ABOUT THIS EXERCISE>
In the listing below, find the line containing "DRIVER2 pin ENA: GP5 -> GP4". Write out that line and every line after it to the end, exactly and only those.

RECORDED DATA>
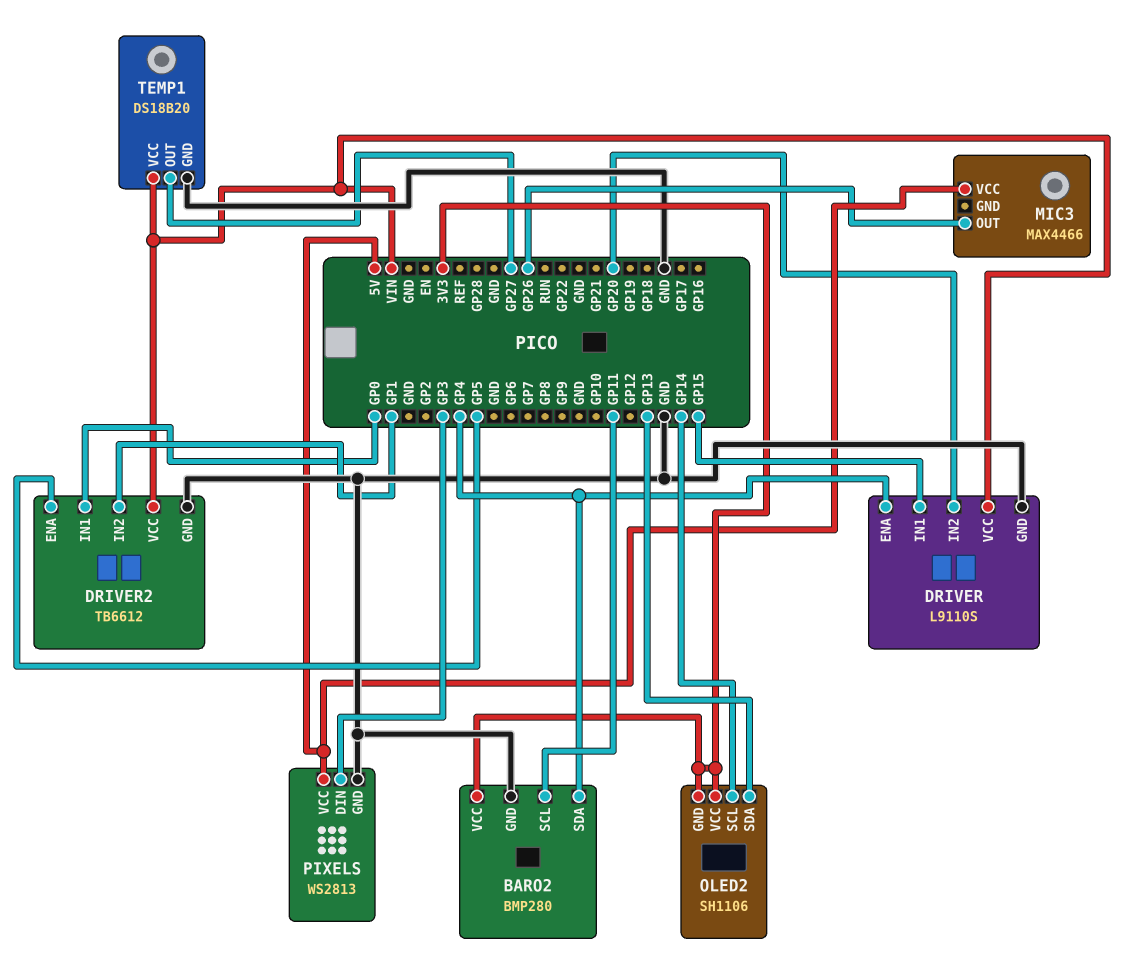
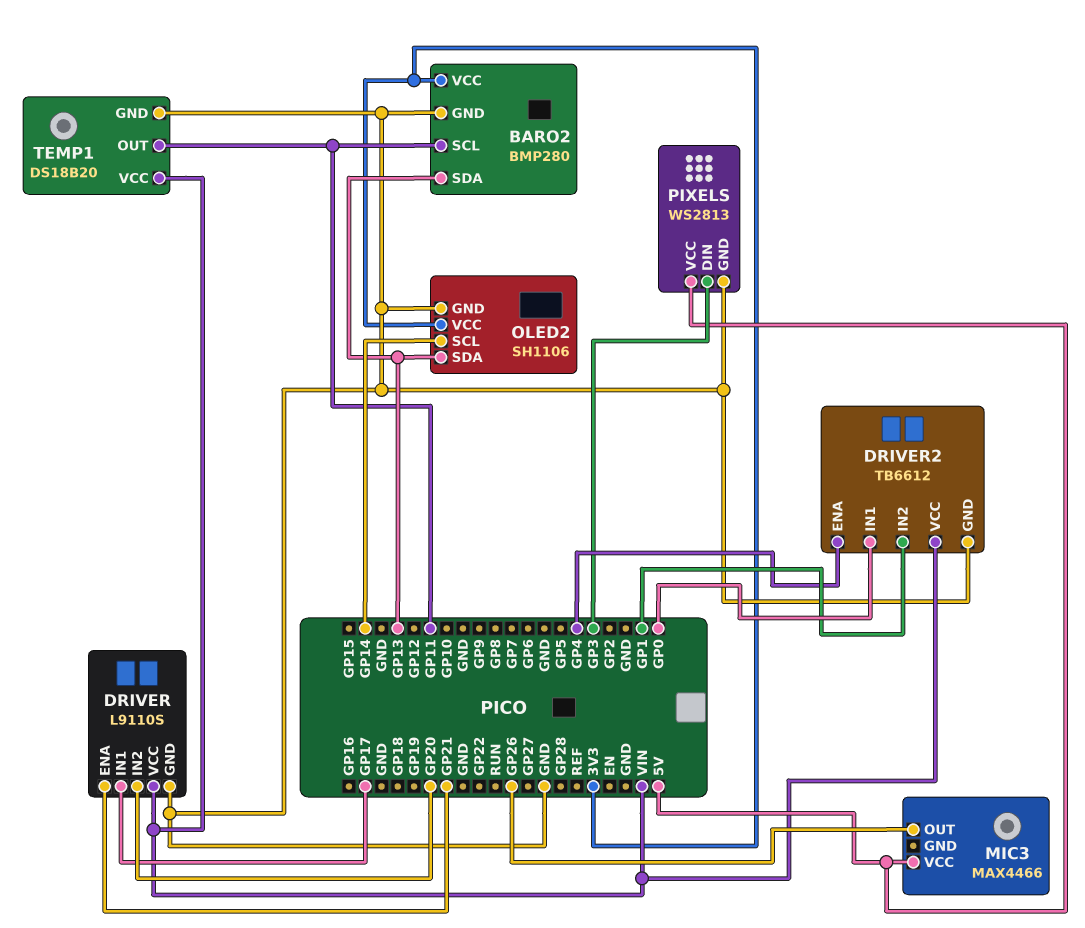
BARO2 pin SDA: GP4 -> GP13
DRIVER pin ENA: GP4 -> GP21
DRIVER pin IN1: GP15 -> GP17
DRIVER2 pin ENA: GP5 -> GP4
OLED2 pin GND: 3V3 -> GND
TEMP1 pin OUT: GP27 -> GP11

RESULT OF THE EXERCISE>
DRIVER2 pin ENA: GP5 -> GP4
OLED2 pin GND: 3V3 -> GND
TEMP1 pin OUT: GP27 -> GP11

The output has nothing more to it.